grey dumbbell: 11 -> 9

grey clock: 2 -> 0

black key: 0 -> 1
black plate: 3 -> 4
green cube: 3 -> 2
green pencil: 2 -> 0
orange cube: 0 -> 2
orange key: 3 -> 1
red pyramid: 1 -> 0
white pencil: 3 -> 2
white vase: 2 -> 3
--------------------------------------------------
Exactly reproduce the line containing "green cube: 3 -> 2" and all lines after it in the material, stopping only at the end.

green cube: 3 -> 2
green pencil: 2 -> 0
orange cube: 0 -> 2
orange key: 3 -> 1
red pyramid: 1 -> 0
white pencil: 3 -> 2
white vase: 2 -> 3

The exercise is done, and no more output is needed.